■ Graphic revision entries:
* * * *

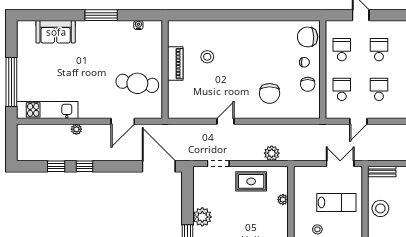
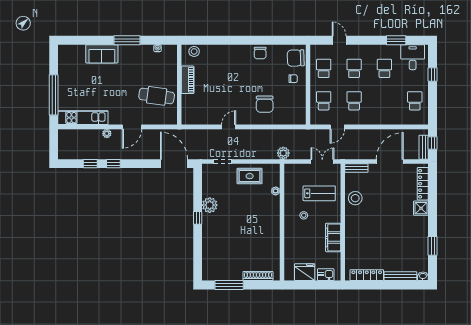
sofa: (56, 32) -> (102, 54), moved
stool: (207, 57) -> (194, 51), moved
chair: (308, 84) -> (260, 53), moved
door: (123, 121) -> (132, 127), moved
plant: (272, 153) -> (283, 153), moved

* * * *

■ Written task:
Would you restate all of the data above word for word, omitting the pictures?

■ Expected answer:
sofa: (56, 32) -> (102, 54), moved
stool: (207, 57) -> (194, 51), moved
chair: (308, 84) -> (260, 53), moved
door: (123, 121) -> (132, 127), moved
plant: (272, 153) -> (283, 153), moved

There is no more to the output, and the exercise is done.